- Dataset records -
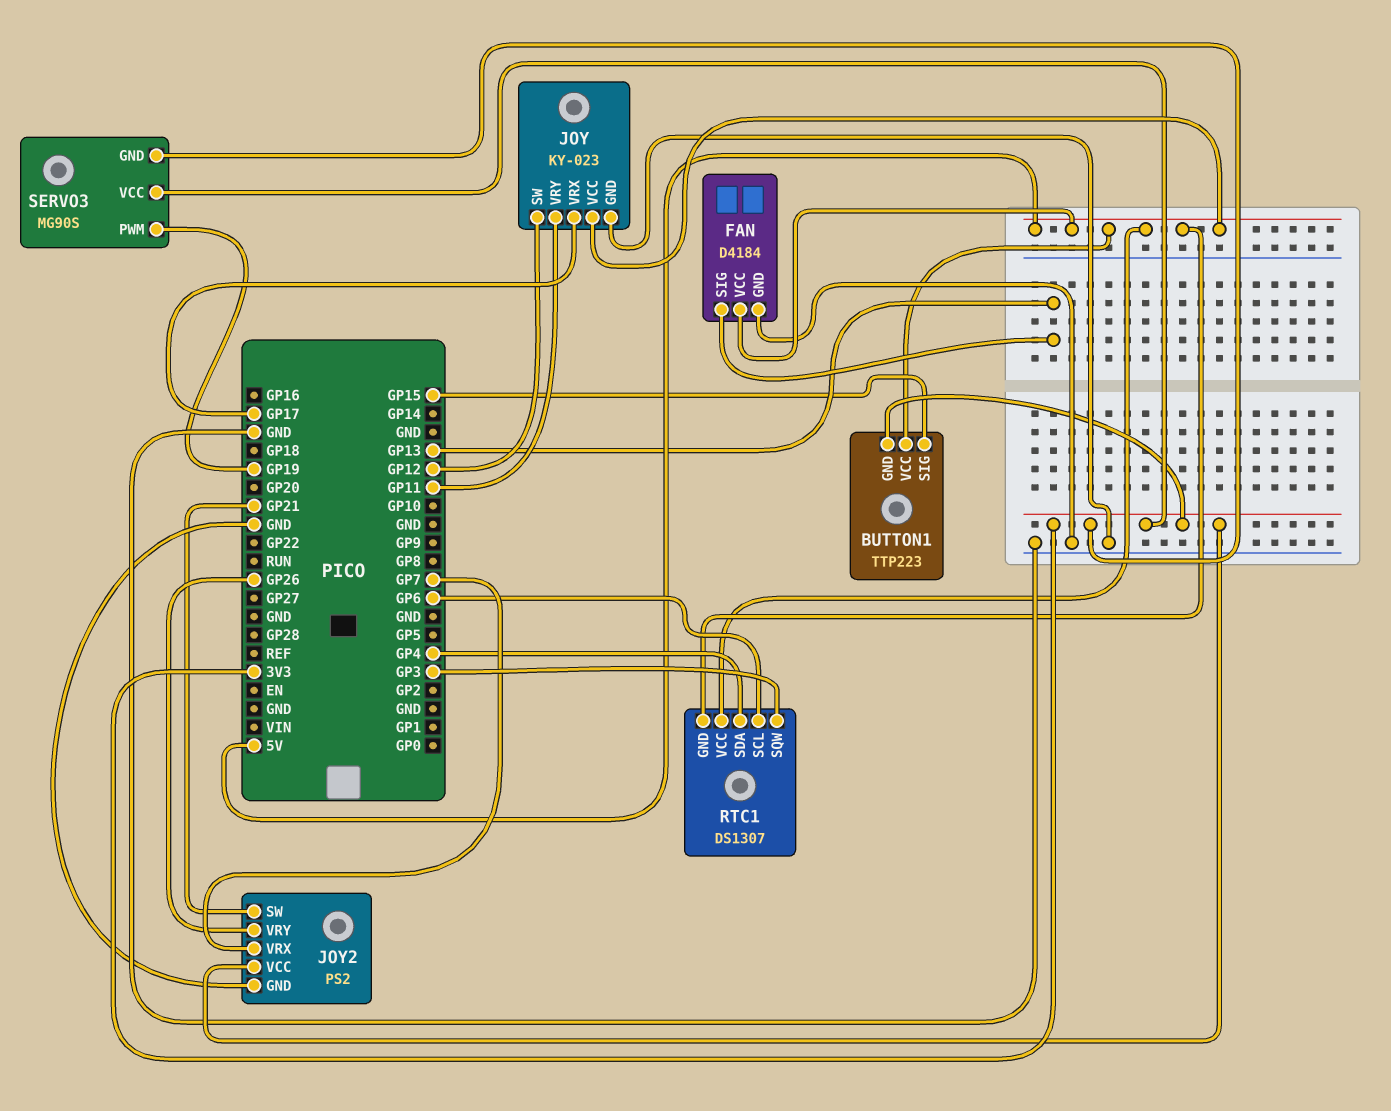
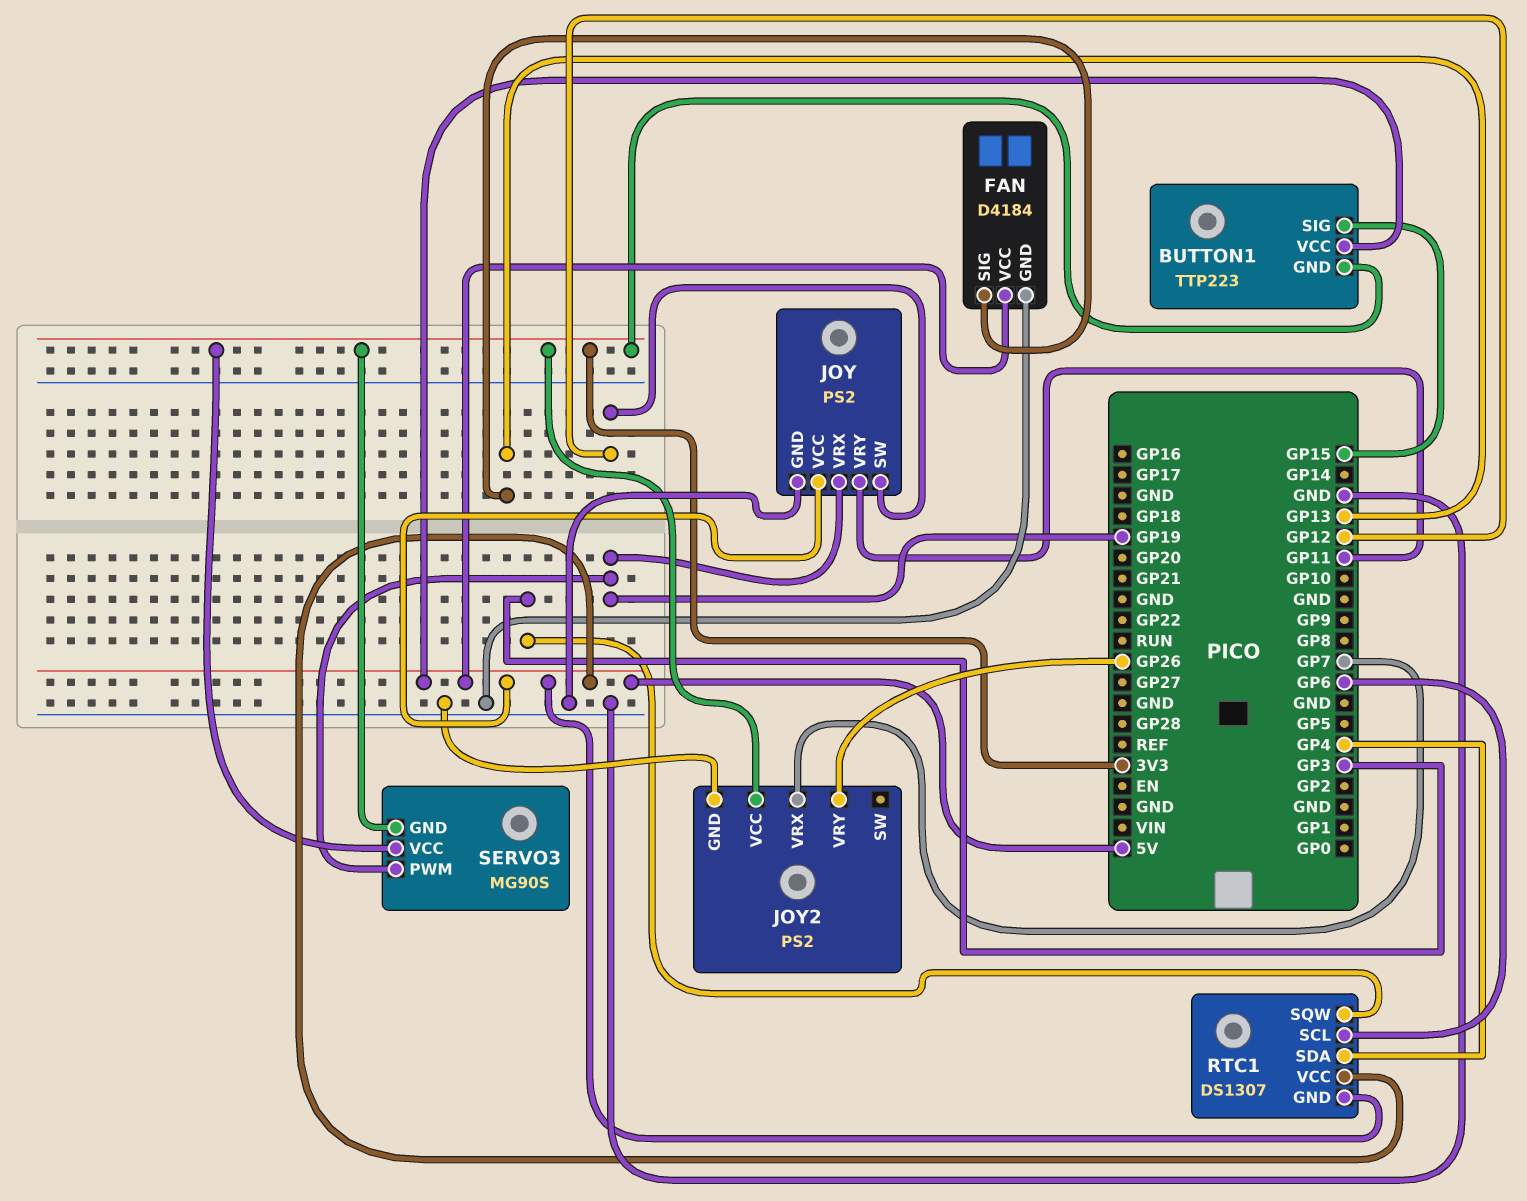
JOY: KY-023 -> PS2
JOY pin VRX: GP17 -> GP19
JOY2 pin SW: GP21 -> none

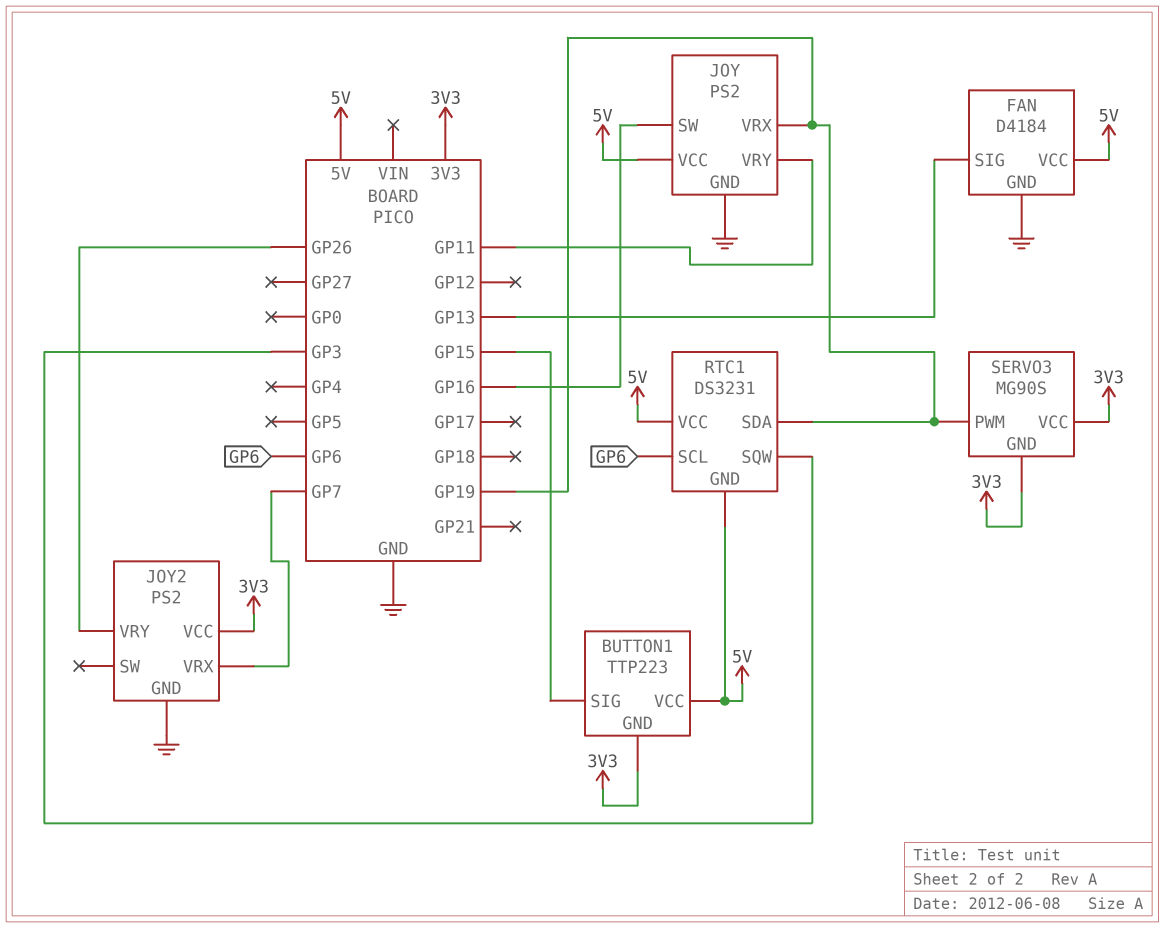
JOY pin SW: GP12 -> GP16
RTC1: DS1307 -> DS3231
RTC1 pin SDA: GP4 -> GP19

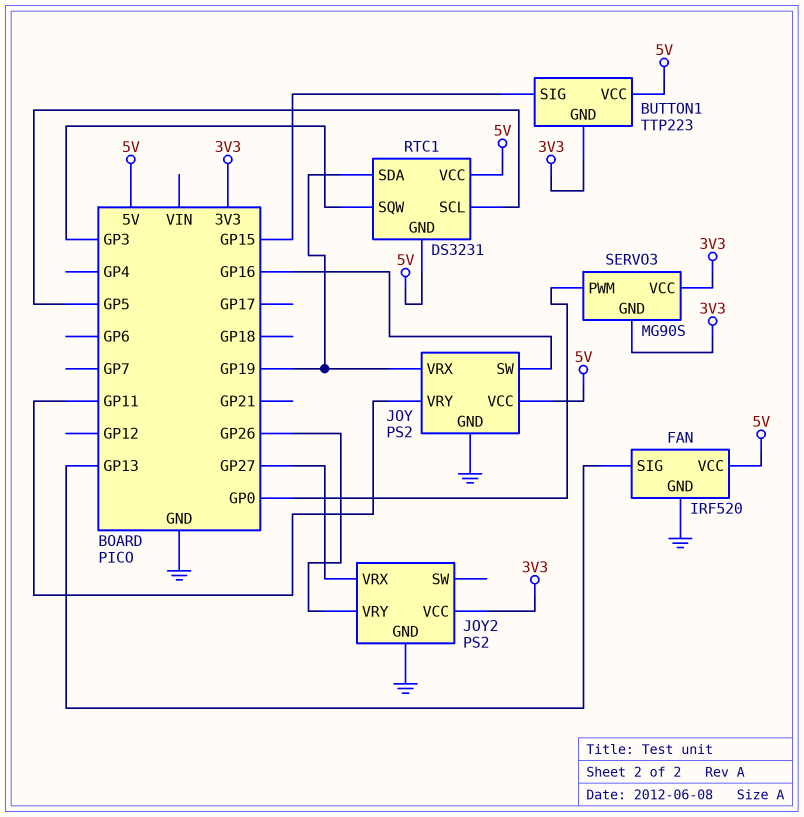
FAN: D4184 -> IRF520
JOY2 pin VRX: GP7 -> GP27
RTC1 pin SCL: GP6 -> GP5
SERVO3 pin PWM: GP19 -> GP0

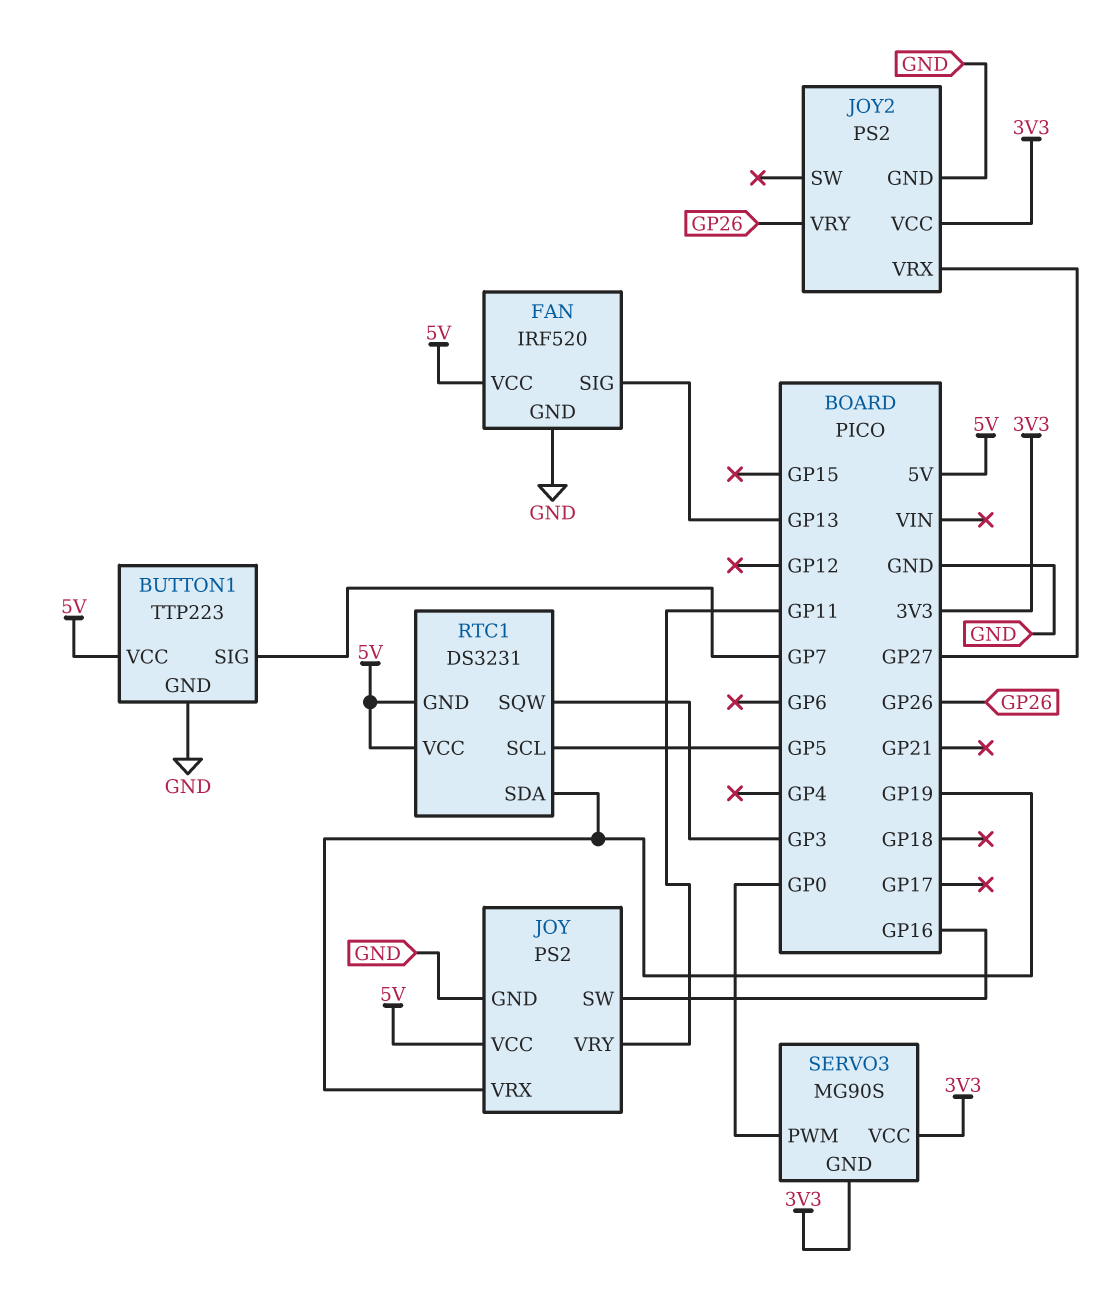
BUTTON1 pin GND: 3V3 -> GND
BUTTON1 pin SIG: GP15 -> GP7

- Your goal -
Pictures are to be dropped, and the lines from the line with "RTC1: DS1307 -> DS3231" through the end of the material above are to be reproduced exactly.

- Answer space -
RTC1: DS1307 -> DS3231
RTC1 pin SDA: GP4 -> GP19

FAN: D4184 -> IRF520
JOY2 pin VRX: GP7 -> GP27
RTC1 pin SCL: GP6 -> GP5
SERVO3 pin PWM: GP19 -> GP0

BUTTON1 pin GND: 3V3 -> GND
BUTTON1 pin SIG: GP15 -> GP7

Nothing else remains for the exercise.